→ Aim of the exercise:
Every line from the one with "[(521,412),(498,413),(499,448),(499,452),(521,451),(521,412)]" up to and including the one with "[(28,227),(14,227),(15,247),(29,247),(28,227)]" is to be output exactly as it appears below; pictures are not.

Segment Start: Input material

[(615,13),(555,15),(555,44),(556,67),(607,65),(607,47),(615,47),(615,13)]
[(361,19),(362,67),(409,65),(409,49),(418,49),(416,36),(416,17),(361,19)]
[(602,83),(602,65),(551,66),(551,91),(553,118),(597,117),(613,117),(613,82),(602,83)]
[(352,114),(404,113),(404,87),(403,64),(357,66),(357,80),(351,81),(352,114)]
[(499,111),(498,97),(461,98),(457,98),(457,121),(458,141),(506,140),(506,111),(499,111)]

Segment End: Input material
Segment Start: Input material

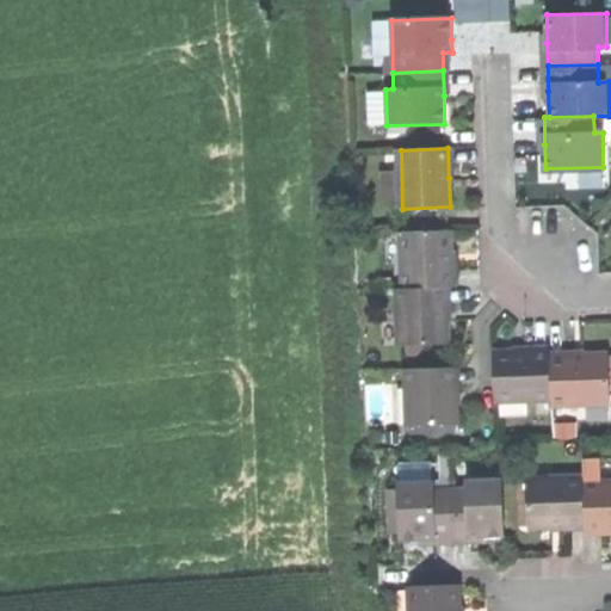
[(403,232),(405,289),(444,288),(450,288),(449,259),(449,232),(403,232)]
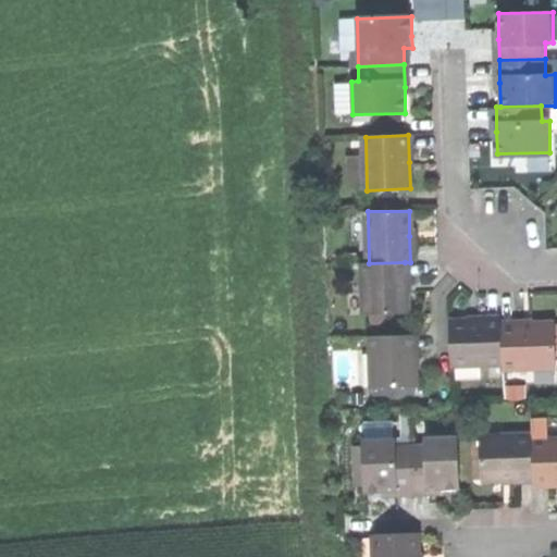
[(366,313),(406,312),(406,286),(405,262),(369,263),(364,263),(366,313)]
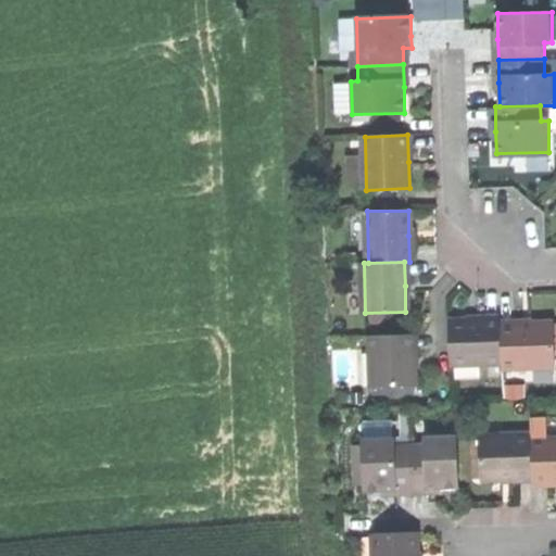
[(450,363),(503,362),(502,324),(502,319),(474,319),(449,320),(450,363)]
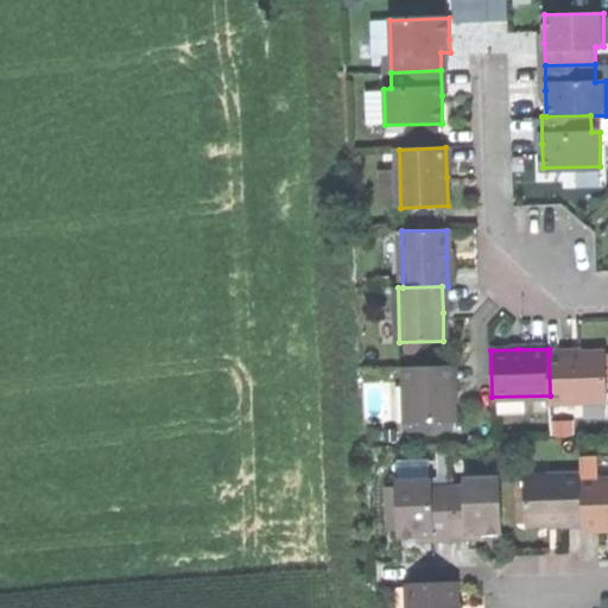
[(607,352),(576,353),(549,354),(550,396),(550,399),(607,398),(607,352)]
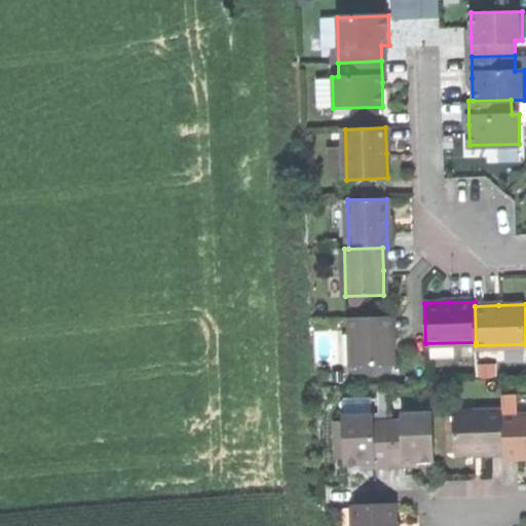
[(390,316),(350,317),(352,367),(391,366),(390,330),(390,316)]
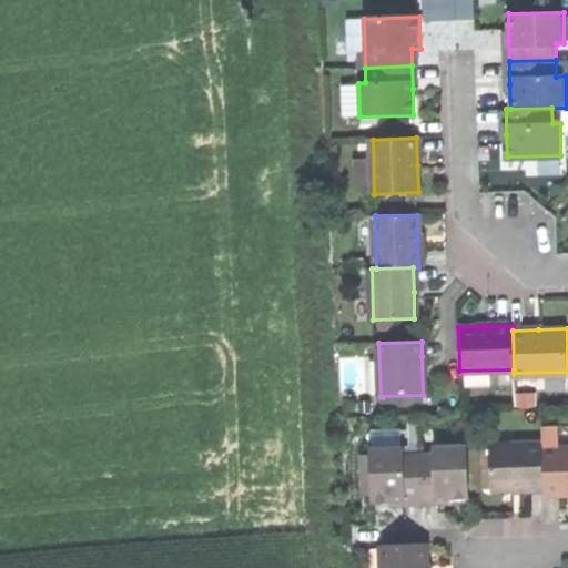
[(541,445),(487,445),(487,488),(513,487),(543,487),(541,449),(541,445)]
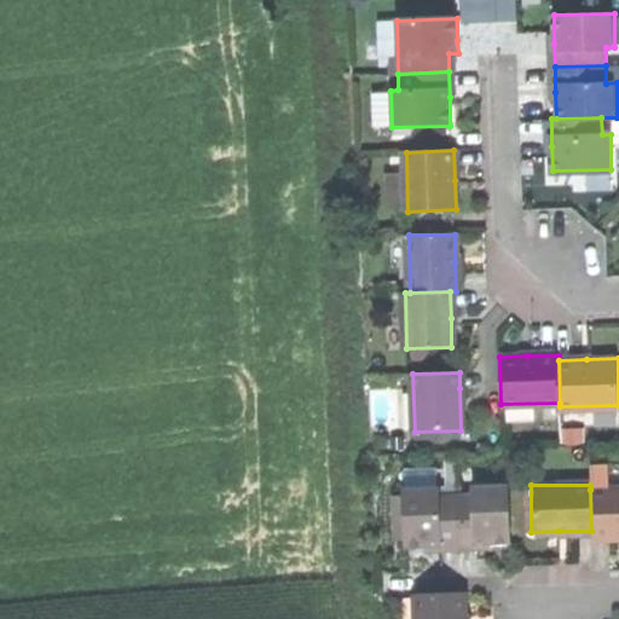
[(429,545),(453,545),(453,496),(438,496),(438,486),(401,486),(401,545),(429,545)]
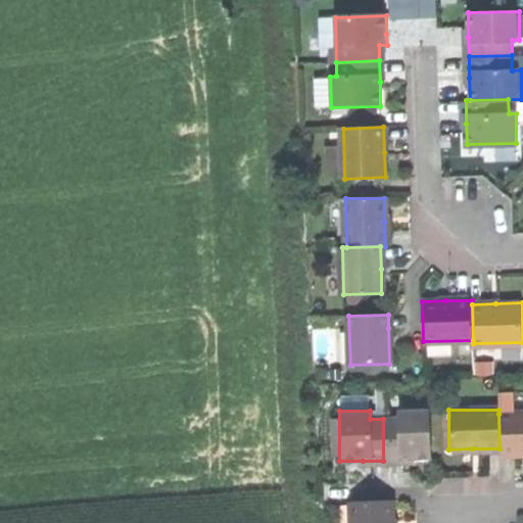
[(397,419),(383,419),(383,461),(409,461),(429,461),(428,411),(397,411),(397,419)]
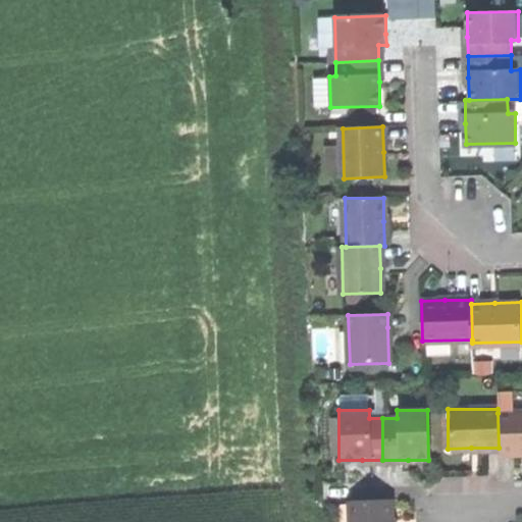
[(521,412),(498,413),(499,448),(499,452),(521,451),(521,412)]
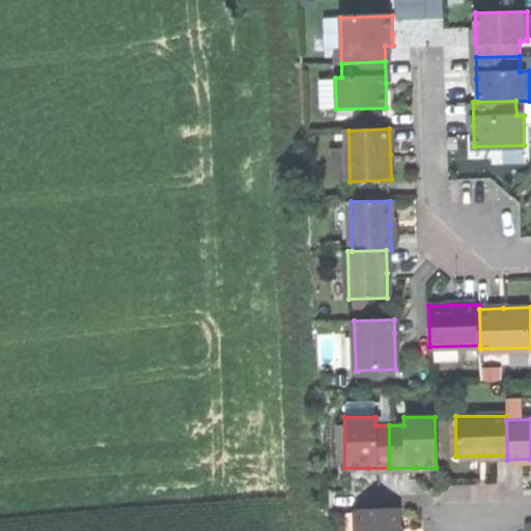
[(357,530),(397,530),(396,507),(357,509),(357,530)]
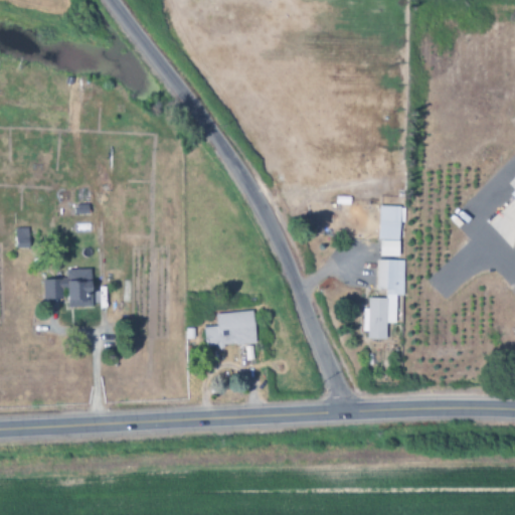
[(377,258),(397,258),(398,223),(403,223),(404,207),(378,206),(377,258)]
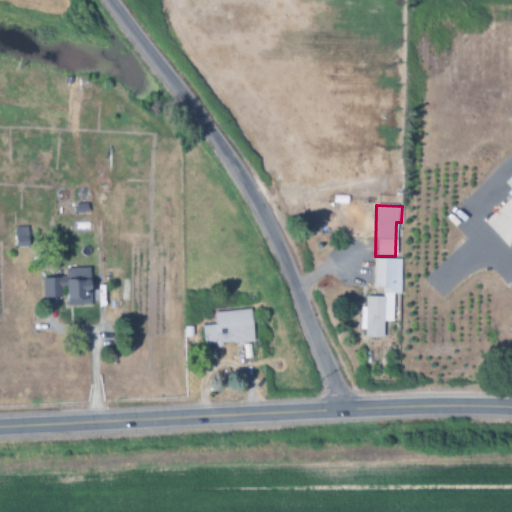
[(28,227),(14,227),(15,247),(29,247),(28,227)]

Segment End: Input material

→ Exercise output:
[(521,412),(498,413),(499,448),(499,452),(521,451),(521,412)]
[(357,530),(397,530),(396,507),(357,509),(357,530)]
[(377,258),(397,258),(398,223),(403,223),(404,207),(378,206),(377,258)]
[(28,227),(14,227),(15,247),(29,247),(28,227)]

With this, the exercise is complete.